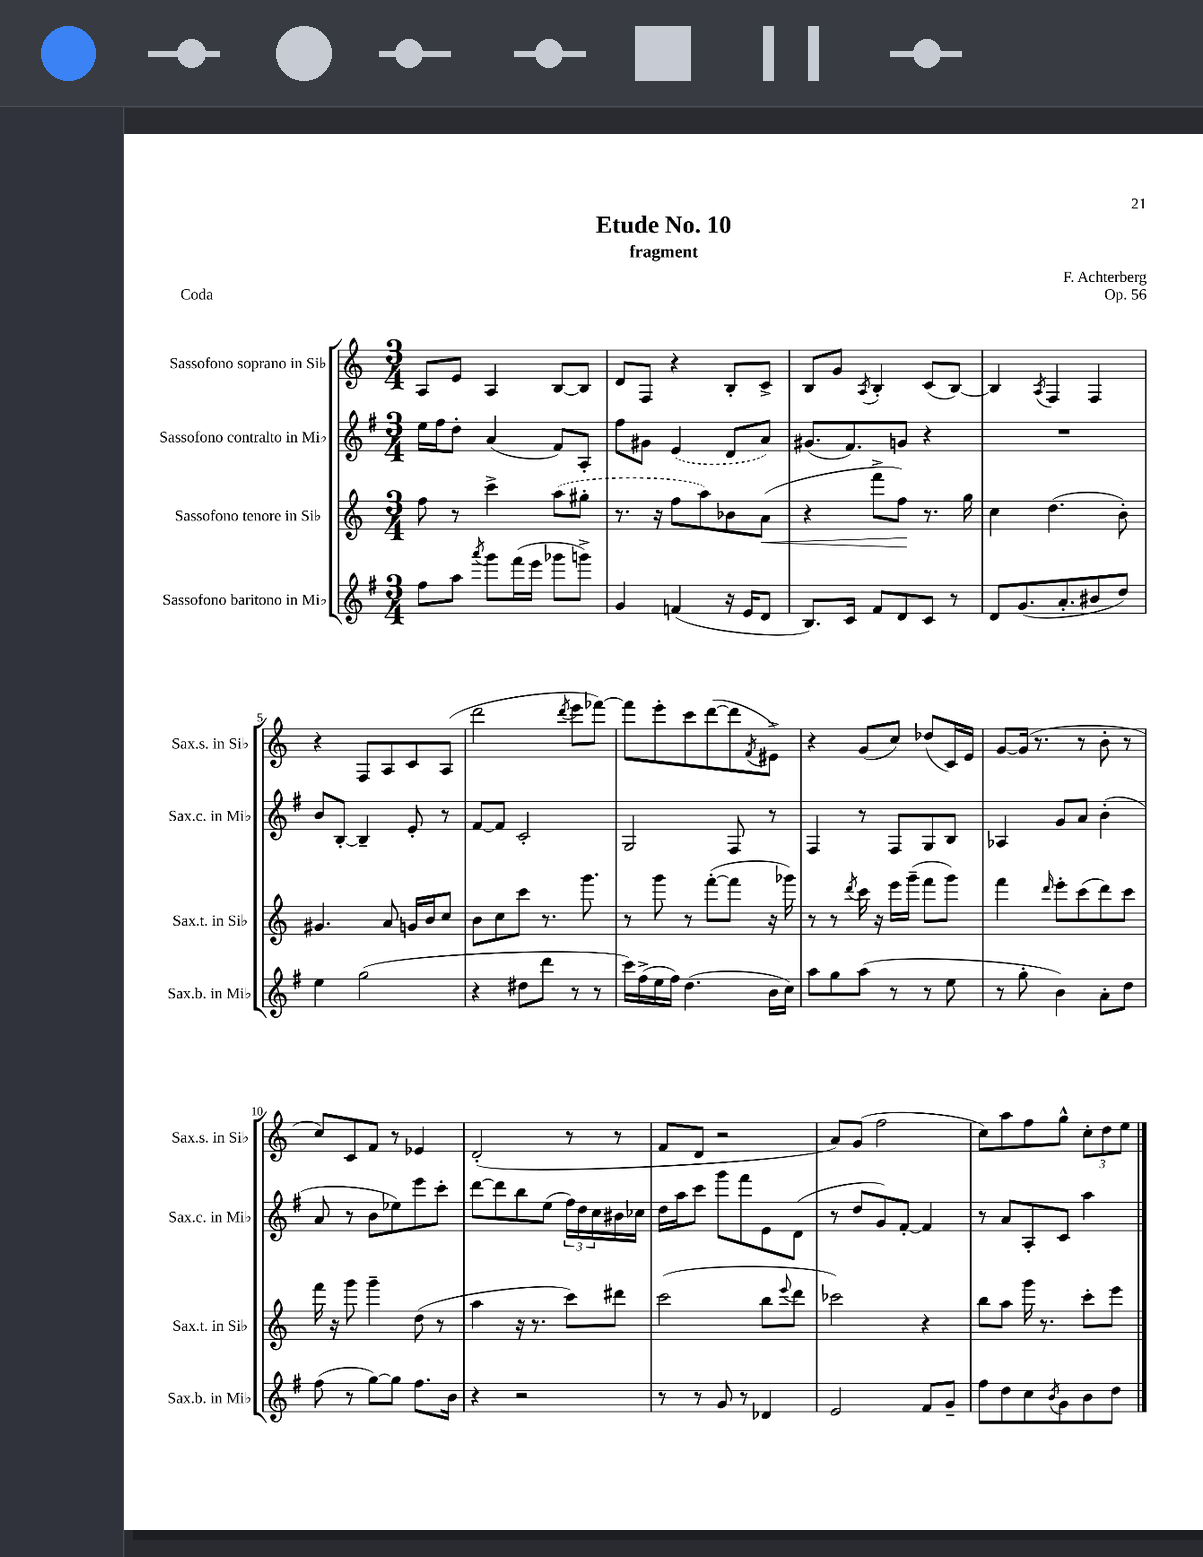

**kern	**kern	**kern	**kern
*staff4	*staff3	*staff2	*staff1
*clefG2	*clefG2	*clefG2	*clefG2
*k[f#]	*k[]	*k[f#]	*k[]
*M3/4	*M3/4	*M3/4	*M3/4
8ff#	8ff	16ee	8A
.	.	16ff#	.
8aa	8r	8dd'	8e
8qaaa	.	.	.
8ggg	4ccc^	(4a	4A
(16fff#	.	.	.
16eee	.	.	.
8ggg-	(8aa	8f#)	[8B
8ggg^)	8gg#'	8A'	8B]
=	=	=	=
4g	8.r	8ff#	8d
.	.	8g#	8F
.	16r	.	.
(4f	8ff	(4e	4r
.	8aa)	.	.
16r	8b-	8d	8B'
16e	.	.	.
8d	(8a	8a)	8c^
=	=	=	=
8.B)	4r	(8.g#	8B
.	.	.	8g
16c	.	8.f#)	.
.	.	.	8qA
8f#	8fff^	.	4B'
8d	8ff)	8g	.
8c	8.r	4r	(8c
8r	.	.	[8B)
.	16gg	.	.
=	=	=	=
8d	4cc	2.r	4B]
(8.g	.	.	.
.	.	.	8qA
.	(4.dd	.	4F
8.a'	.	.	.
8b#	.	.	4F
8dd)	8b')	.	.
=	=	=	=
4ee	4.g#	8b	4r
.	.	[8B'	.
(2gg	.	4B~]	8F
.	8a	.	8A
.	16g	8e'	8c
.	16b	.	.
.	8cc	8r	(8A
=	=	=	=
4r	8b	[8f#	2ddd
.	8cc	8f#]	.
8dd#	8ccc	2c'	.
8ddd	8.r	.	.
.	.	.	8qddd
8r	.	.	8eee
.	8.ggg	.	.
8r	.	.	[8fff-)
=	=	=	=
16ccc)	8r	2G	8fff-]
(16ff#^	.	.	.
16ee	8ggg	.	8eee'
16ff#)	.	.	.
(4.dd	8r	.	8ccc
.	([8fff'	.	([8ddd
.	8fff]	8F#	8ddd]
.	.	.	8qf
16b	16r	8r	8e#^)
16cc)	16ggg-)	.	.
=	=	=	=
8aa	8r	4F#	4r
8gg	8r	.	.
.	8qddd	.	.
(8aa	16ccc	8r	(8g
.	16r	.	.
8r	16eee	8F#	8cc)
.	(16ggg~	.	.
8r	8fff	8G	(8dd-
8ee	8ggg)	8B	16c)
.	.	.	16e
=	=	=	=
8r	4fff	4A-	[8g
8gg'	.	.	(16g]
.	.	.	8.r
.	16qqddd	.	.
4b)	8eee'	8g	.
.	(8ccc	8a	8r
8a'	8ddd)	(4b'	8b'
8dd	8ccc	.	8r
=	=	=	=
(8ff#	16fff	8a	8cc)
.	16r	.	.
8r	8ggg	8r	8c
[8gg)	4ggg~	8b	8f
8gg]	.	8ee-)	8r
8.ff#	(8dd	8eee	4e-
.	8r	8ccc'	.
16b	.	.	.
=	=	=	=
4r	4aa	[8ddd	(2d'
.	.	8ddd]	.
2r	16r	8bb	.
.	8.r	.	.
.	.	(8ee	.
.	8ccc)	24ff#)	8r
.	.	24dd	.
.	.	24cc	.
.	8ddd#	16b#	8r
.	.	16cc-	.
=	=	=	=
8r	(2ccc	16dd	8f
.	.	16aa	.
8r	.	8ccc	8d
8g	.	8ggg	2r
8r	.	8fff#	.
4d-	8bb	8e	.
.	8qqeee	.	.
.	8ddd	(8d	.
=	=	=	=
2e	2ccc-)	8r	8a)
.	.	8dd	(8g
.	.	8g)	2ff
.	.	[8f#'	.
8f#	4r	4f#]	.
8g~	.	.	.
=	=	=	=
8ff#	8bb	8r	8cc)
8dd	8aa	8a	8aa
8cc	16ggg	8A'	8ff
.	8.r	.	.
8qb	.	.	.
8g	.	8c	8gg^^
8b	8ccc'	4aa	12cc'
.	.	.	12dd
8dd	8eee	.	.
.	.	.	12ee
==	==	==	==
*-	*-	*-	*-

--- TASK GOAL ---
Copy out the notation of the item above line for line, without changing a single character, and leave the picture out of your answer.

--- COMPLETE RESPONSE ---
**kern	**kern	**kern	**kern
*staff4	*staff3	*staff2	*staff1
*clefG2	*clefG2	*clefG2	*clefG2
*k[f#]	*k[]	*k[f#]	*k[]
*M3/4	*M3/4	*M3/4	*M3/4
8ff#	8ff	16ee	8A
.	.	16ff#	.
8aa	8r	8dd'	8e
8qaaa	.	.	.
8ggg	4ccc^	(4a	4A
(16fff#	.	.	.
16eee	.	.	.
8ggg-	(8aa	8f#)	[8B
8ggg^)	8gg#'	8A'	8B]
=	=	=	=
4g	8.r	8ff#	8d
.	.	8g#	8F
.	16r	.	.
(4f	8ff	(4e	4r
.	8aa)	.	.
16r	8b-	8d	8B'
16e	.	.	.
8d	(8a	8a)	8c^
=	=	=	=
8.B)	4r	(8.g#	8B
.	.	.	8g
16c	.	8.f#)	.
.	.	.	8qA
8f#	8fff^	.	4B'
8d	8ff)	8g	.
8c	8.r	4r	(8c
8r	.	.	[8B)
.	16gg	.	.
=	=	=	=
8d	4cc	2.r	4B]
(8.g	.	.	.
.	.	.	8qA
.	(4.dd	.	4F
8.a'	.	.	.
8b#	.	.	4F
8dd)	8b')	.	.
=	=	=	=
4ee	4.g#	8b	4r
.	.	[8B'	.
(2gg	.	4B~]	8F
.	8a	.	8A
.	16g	8e'	8c
.	16b	.	.
.	8cc	8r	(8A
=	=	=	=
4r	8b	[8f#	2ddd
.	8cc	8f#]	.
8dd#	8ccc	2c'	.
8ddd	8.r	.	.
.	.	.	8qddd
8r	.	.	8eee
.	8.ggg	.	.
8r	.	.	[8fff-)
=	=	=	=
16ccc)	8r	2G	8fff-]
(16ff#^	.	.	.
16ee	8ggg	.	8eee'
16ff#)	.	.	.
(4.dd	8r	.	8ccc
.	([8fff'	.	([8ddd
.	8fff]	8F#	8ddd]
.	.	.	8qf
16b	16r	8r	8e#^)
16cc)	16ggg-)	.	.
=	=	=	=
8aa	8r	4F#	4r
8gg	8r	.	.
.	8qddd	.	.
(8aa	16ccc	8r	(8g
.	16r	.	.
8r	16eee	8F#	8cc)
.	(16ggg~	.	.
8r	8fff	8G	(8dd-
8ee	8ggg)	8B	16c)
.	.	.	16e
=	=	=	=
8r	4fff	4A-	[8g
8gg'	.	.	(16g]
.	.	.	8.r
.	16qqddd	.	.
4b)	8eee'	8g	.
.	(8ccc	8a	8r
8a'	8ddd)	(4b'	8b'
8dd	8ccc	.	8r
=	=	=	=
(8ff#	16fff	8a	8cc)
.	16r	.	.
8r	8ggg	8r	8c
[8gg)	4ggg~	8b	8f
8gg]	.	8ee-)	8r
8.ff#	(8dd	8eee	4e-
.	8r	8ccc'	.
16b	.	.	.
=	=	=	=
4r	4aa	[8ddd	(2d'
.	.	8ddd]	.
2r	16r	8bb	.
.	8.r	.	.
.	.	(8ee	.
.	8ccc)	24ff#)	8r
.	.	24dd	.
.	.	24cc	.
.	8ddd#	16b#	8r
.	.	16cc-	.
=	=	=	=
8r	(2ccc	16dd	8f
.	.	16aa	.
8r	.	8ccc	8d
8g	.	8ggg	2r
8r	.	8fff#	.
4d-	8bb	8e	.
.	8qqeee	.	.
.	8ddd	(8d	.
=	=	=	=
2e	2ccc-)	8r	8a)
.	.	8dd	(8g
.	.	8g)	2ff
.	.	[8f#'	.
8f#	4r	4f#]	.
8g~	.	.	.
=	=	=	=
8ff#	8bb	8r	8cc)
8dd	8aa	8a	8aa
8cc	16ggg	8A'	8ff
.	8.r	.	.
8qb	.	.	.
8g	.	8c	8gg^^
8b	8ccc'	4aa	12cc'
.	.	.	12dd
8dd	8eee	.	.
.	.	.	12ee
==	==	==	==
*-	*-	*-	*-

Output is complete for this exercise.